(Material to process begins)

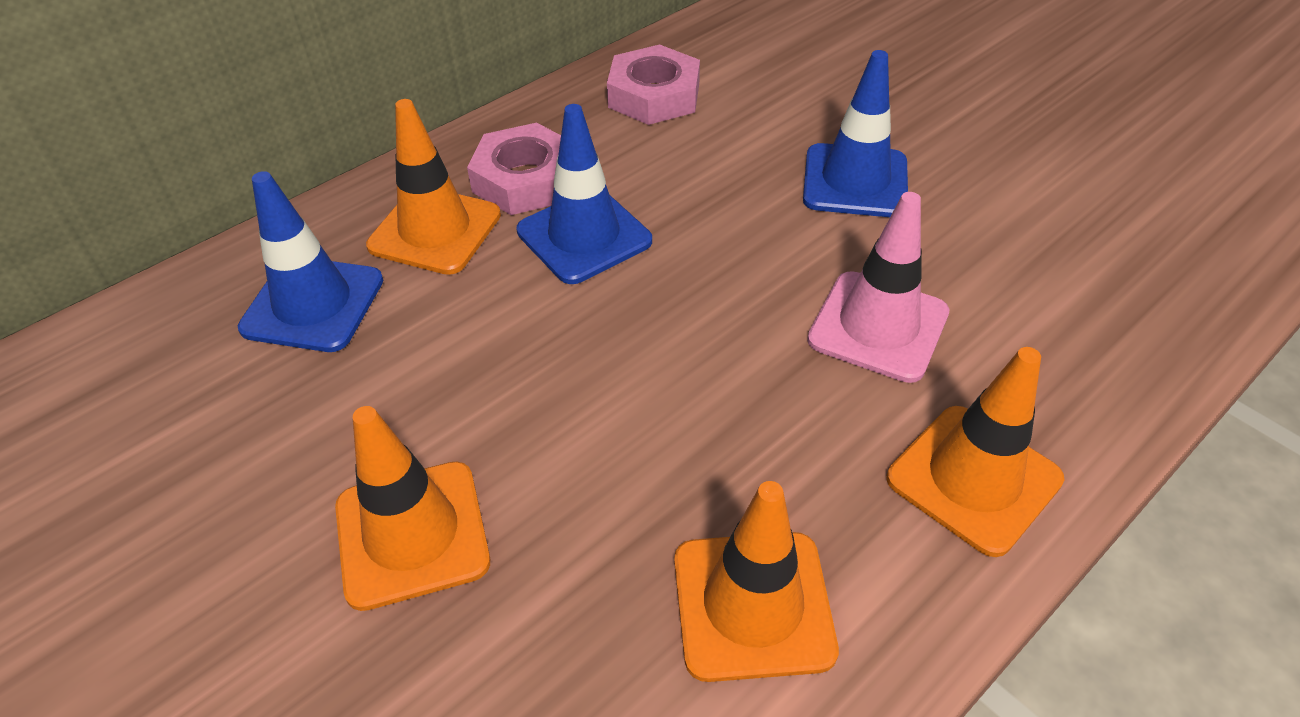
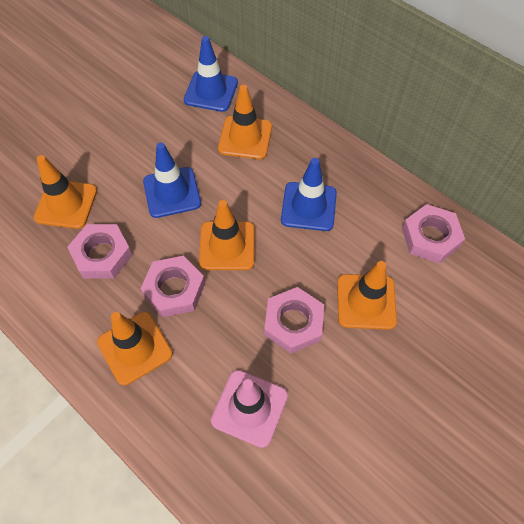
orange traffic cone: 4 -> 5
pink nut: 2 -> 4

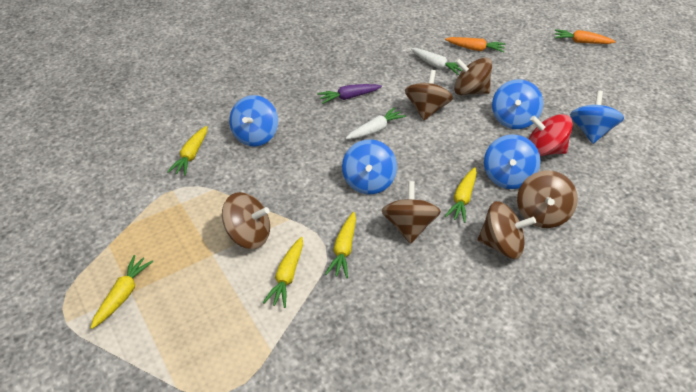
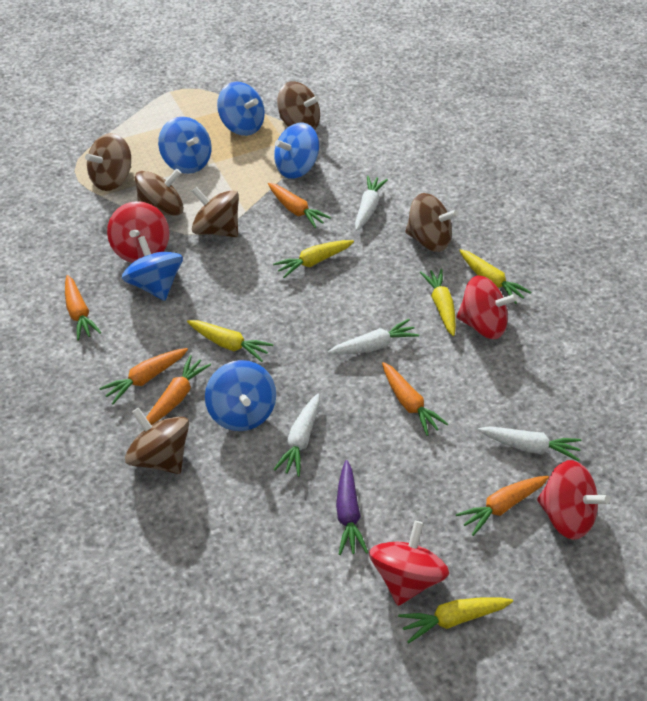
orange carrot: 2 -> 6
red spinning top: 1 -> 4
white carrot: 2 -> 4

(Material to process ends)

Problem statement
Give back the material above exactly, with each picture removed.

Reply
orange traffic cone: 4 -> 5
pink nut: 2 -> 4

orange carrot: 2 -> 6
red spinning top: 1 -> 4
white carrot: 2 -> 4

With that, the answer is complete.